### What you will do
In the records below, find the line with "CN101 pin 1: IN -> GND" and the line with "R10: 470k (VCC, n10) -> none"; return exactly those lines and every line between them.
Data section section start
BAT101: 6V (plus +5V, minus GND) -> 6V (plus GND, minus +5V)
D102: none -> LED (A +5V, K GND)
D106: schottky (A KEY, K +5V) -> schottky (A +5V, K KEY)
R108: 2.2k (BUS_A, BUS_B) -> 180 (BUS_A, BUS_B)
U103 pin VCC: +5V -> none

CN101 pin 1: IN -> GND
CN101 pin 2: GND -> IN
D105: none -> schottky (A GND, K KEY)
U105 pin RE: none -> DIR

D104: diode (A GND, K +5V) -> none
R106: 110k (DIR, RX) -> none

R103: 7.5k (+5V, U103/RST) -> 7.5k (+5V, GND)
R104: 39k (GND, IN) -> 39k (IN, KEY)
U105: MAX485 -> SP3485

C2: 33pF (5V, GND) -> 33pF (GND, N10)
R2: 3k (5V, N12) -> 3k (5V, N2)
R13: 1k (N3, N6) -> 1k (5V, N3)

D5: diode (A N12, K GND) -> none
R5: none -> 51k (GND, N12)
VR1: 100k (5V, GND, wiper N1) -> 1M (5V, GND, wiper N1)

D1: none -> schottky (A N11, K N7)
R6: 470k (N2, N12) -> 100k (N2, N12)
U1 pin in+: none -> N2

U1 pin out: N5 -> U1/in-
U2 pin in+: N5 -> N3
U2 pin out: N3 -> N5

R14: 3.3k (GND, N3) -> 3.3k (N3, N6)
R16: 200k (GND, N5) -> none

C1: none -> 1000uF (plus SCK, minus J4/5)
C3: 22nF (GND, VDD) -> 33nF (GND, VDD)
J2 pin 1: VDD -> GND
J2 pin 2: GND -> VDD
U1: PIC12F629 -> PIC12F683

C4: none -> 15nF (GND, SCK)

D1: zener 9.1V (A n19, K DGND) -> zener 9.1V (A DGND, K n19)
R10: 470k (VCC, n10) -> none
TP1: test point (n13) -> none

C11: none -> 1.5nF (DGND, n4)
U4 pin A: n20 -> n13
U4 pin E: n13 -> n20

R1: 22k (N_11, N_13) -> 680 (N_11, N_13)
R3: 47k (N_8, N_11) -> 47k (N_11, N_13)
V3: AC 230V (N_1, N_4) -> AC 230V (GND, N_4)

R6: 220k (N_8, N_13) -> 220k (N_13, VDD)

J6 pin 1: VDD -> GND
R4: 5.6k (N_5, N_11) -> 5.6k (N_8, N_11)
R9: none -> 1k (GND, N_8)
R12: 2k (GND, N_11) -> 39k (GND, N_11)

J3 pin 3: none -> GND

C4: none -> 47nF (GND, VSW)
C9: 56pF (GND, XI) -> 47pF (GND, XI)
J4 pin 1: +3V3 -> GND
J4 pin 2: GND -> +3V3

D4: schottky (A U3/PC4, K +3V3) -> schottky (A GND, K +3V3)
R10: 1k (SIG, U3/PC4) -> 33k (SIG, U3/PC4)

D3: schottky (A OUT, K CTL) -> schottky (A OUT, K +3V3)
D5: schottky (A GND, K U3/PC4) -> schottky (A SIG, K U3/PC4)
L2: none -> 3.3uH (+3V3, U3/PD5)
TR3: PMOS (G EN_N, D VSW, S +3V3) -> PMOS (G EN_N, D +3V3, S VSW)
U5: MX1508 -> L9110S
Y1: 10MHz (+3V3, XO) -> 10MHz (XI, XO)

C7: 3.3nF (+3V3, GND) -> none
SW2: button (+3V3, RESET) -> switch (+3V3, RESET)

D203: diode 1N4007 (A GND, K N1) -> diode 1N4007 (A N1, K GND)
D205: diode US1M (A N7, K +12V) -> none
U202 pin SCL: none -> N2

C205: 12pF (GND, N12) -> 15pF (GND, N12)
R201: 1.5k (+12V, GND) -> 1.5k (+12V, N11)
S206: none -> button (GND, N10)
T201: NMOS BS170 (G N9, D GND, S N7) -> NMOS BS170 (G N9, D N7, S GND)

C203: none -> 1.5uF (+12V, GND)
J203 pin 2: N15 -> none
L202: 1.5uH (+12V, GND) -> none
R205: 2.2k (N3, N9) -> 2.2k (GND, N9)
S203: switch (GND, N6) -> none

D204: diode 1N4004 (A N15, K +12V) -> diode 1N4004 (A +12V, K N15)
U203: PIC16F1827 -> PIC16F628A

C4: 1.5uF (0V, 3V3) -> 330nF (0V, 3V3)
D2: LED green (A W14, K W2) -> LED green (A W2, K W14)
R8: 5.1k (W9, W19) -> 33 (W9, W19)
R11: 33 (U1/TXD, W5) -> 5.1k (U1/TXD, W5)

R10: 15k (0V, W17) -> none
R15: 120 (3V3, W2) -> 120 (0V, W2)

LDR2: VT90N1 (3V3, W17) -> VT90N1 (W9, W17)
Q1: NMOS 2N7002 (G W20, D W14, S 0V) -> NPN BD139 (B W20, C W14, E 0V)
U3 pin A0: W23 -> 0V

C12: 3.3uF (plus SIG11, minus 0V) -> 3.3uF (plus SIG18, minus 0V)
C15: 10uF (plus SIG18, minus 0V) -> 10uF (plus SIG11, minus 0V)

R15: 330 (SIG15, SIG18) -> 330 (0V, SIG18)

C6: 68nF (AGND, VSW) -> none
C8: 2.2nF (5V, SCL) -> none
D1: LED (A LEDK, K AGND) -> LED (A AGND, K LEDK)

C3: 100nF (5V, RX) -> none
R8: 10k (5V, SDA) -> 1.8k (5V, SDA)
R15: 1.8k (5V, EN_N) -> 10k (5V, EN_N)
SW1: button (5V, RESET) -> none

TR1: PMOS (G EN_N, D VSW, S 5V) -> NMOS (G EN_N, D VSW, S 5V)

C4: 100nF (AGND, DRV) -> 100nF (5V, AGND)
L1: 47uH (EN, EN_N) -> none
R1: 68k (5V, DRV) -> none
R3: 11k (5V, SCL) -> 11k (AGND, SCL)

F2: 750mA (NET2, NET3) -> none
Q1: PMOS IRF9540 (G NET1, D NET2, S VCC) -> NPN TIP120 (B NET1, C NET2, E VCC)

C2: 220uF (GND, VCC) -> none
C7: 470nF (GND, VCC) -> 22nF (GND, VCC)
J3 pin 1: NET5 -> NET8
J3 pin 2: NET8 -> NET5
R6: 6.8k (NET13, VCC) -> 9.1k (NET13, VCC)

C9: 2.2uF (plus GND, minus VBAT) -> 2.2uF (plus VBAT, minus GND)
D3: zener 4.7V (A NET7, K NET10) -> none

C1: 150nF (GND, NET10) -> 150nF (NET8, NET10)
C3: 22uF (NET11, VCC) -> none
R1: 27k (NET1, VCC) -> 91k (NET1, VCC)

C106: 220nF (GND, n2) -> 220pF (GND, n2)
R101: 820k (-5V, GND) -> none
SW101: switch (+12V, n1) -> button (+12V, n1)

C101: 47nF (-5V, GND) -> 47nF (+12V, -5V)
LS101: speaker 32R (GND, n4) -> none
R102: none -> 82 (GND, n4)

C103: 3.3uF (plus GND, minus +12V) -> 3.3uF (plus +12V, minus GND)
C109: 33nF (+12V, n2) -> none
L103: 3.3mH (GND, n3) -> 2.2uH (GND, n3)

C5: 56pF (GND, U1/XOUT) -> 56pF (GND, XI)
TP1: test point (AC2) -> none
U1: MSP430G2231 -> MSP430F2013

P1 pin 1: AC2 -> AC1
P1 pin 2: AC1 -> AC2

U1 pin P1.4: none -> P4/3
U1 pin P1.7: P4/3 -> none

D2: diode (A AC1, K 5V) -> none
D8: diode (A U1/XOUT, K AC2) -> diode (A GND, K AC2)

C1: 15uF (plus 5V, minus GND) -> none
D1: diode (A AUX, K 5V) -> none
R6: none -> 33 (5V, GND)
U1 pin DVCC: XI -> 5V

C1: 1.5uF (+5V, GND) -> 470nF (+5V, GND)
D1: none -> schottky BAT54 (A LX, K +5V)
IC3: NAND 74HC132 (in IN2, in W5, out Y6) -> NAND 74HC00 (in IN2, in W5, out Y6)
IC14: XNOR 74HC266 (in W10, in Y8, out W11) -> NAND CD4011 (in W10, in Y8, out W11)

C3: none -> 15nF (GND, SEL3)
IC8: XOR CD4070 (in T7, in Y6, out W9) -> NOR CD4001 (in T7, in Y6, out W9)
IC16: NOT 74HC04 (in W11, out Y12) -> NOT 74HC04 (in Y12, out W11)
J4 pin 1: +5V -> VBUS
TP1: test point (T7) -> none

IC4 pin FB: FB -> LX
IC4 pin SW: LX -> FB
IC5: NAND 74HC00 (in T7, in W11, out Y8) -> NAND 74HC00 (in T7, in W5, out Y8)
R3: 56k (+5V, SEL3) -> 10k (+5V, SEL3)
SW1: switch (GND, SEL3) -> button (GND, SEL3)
Data section section end
### Your solution
CN101 pin 1: IN -> GND
CN101 pin 2: GND -> IN
D105: none -> schottky (A GND, K KEY)
U105 pin RE: none -> DIR

D104: diode (A GND, K +5V) -> none
R106: 110k (DIR, RX) -> none

R103: 7.5k (+5V, U103/RST) -> 7.5k (+5V, GND)
R104: 39k (GND, IN) -> 39k (IN, KEY)
U105: MAX485 -> SP3485

C2: 33pF (5V, GND) -> 33pF (GND, N10)
R2: 3k (5V, N12) -> 3k (5V, N2)
R13: 1k (N3, N6) -> 1k (5V, N3)

D5: diode (A N12, K GND) -> none
R5: none -> 51k (GND, N12)
VR1: 100k (5V, GND, wiper N1) -> 1M (5V, GND, wiper N1)

D1: none -> schottky (A N11, K N7)
R6: 470k (N2, N12) -> 100k (N2, N12)
U1 pin in+: none -> N2

U1 pin out: N5 -> U1/in-
U2 pin in+: N5 -> N3
U2 pin out: N3 -> N5

R14: 3.3k (GND, N3) -> 3.3k (N3, N6)
R16: 200k (GND, N5) -> none

C1: none -> 1000uF (plus SCK, minus J4/5)
C3: 22nF (GND, VDD) -> 33nF (GND, VDD)
J2 pin 1: VDD -> GND
J2 pin 2: GND -> VDD
U1: PIC12F629 -> PIC12F683

C4: none -> 15nF (GND, SCK)

D1: zener 9.1V (A n19, K DGND) -> zener 9.1V (A DGND, K n19)
R10: 470k (VCC, n10) -> none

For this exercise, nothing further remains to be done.